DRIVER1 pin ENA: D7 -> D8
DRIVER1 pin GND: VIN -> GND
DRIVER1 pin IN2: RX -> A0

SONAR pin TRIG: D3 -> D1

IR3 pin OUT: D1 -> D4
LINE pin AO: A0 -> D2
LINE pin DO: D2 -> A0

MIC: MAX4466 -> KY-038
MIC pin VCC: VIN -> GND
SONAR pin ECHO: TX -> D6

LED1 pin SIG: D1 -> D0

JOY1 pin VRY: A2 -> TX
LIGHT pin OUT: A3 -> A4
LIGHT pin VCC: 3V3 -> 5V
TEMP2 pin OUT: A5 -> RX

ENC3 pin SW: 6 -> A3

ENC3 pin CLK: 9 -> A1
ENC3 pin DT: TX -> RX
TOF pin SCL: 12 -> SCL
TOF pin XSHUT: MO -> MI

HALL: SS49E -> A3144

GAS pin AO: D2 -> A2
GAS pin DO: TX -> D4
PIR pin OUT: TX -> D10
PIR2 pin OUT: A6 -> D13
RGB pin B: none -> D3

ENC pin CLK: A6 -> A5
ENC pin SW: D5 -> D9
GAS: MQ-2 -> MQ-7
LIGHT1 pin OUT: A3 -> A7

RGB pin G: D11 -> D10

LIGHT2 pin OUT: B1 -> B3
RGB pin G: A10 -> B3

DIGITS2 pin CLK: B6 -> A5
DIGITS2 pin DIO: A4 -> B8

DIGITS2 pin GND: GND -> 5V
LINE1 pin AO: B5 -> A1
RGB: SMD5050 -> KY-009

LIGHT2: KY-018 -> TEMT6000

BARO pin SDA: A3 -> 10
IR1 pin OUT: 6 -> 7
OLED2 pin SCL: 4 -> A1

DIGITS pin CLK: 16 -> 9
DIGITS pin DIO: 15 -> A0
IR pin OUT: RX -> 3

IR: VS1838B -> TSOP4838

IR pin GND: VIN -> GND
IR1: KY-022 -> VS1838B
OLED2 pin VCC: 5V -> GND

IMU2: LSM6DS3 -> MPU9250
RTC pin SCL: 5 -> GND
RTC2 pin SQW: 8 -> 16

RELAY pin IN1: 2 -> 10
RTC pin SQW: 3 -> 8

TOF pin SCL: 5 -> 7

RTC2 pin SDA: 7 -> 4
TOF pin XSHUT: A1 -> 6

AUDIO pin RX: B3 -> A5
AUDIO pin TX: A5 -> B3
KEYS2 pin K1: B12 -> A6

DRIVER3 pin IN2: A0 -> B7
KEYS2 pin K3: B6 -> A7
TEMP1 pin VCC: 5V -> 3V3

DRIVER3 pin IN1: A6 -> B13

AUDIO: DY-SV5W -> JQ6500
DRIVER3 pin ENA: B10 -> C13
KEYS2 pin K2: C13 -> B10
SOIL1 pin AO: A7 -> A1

________________

:: Task description ::
Return exactly, and only, the line containing "BARO pin SDA: A3 -> 10" and every line after it through the end of the material.

:: Solution for this problem ::
BARO pin SDA: A3 -> 10
IR1 pin OUT: 6 -> 7
OLED2 pin SCL: 4 -> A1

DIGITS pin CLK: 16 -> 9
DIGITS pin DIO: 15 -> A0
IR pin OUT: RX -> 3

IR: VS1838B -> TSOP4838

IR pin GND: VIN -> GND
IR1: KY-022 -> VS1838B
OLED2 pin VCC: 5V -> GND

IMU2: LSM6DS3 -> MPU9250
RTC pin SCL: 5 -> GND
RTC2 pin SQW: 8 -> 16

RELAY pin IN1: 2 -> 10
RTC pin SQW: 3 -> 8

TOF pin SCL: 5 -> 7

RTC2 pin SDA: 7 -> 4
TOF pin XSHUT: A1 -> 6

AUDIO pin RX: B3 -> A5
AUDIO pin TX: A5 -> B3
KEYS2 pin K1: B12 -> A6

DRIVER3 pin IN2: A0 -> B7
KEYS2 pin K3: B6 -> A7
TEMP1 pin VCC: 5V -> 3V3

DRIVER3 pin IN1: A6 -> B13

AUDIO: DY-SV5W -> JQ6500
DRIVER3 pin ENA: B10 -> C13
KEYS2 pin K2: C13 -> B10
SOIL1 pin AO: A7 -> A1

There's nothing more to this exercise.